[Raw data — start]
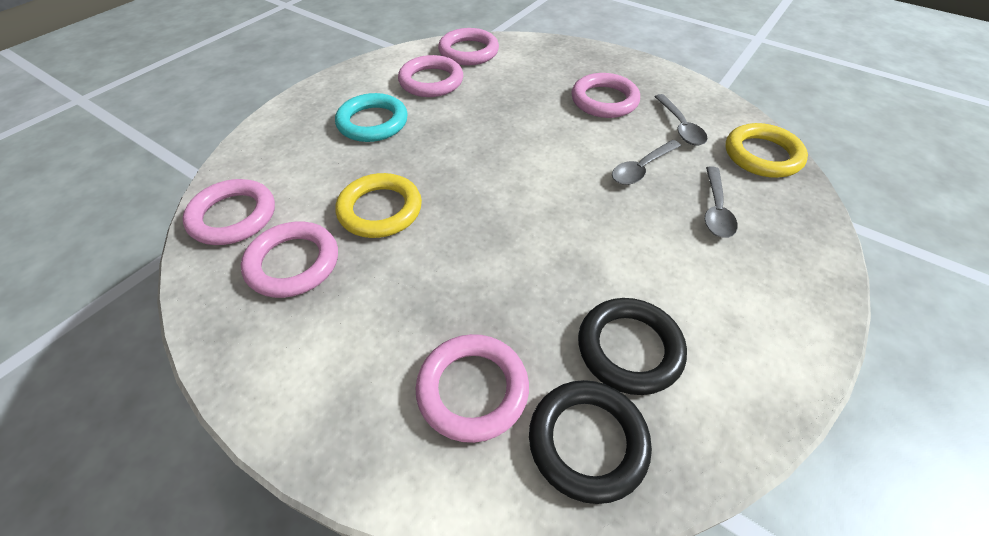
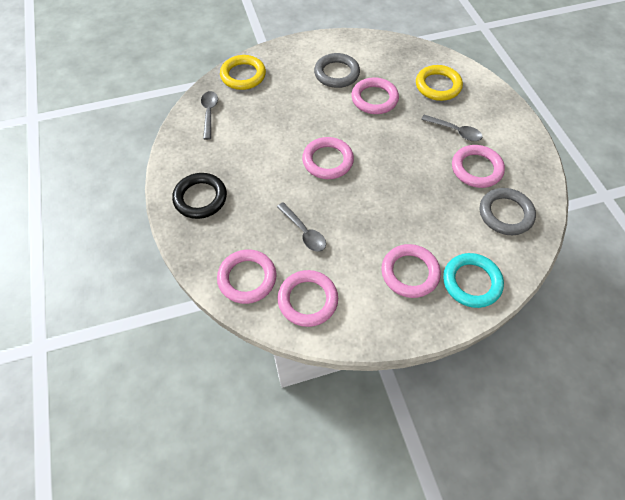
black ring: 2 -> 1
grey ring: 0 -> 2

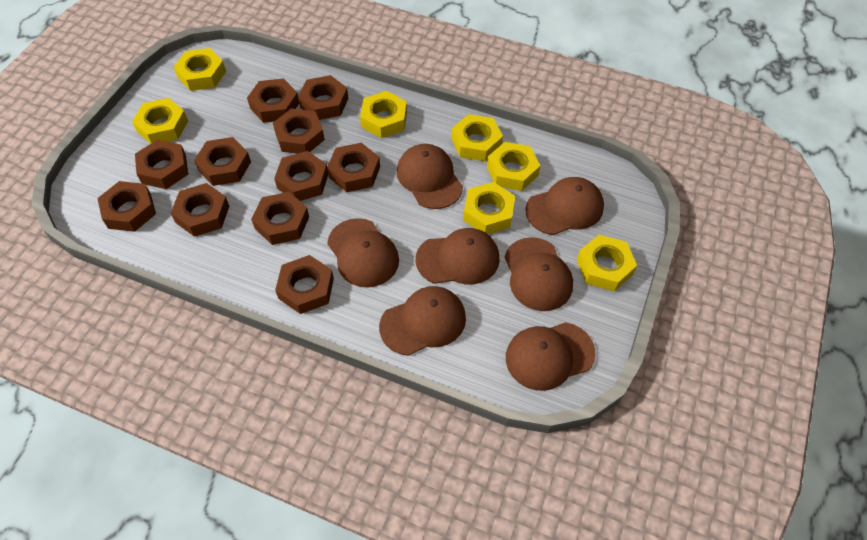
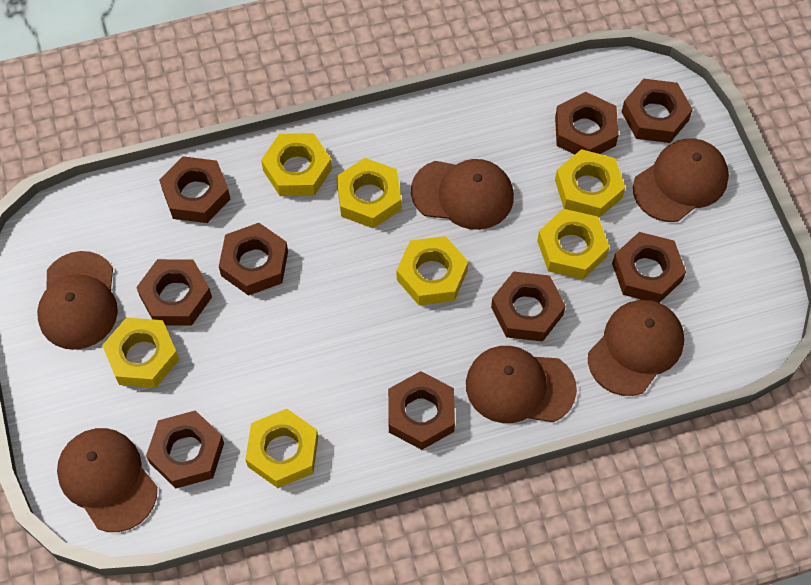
brown cap: 7 -> 6
brown nut: 11 -> 9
[Raw data — finish]
Hand back the data above exactly, leaving out all pictures.

Response
black ring: 2 -> 1
grey ring: 0 -> 2

brown cap: 7 -> 6
brown nut: 11 -> 9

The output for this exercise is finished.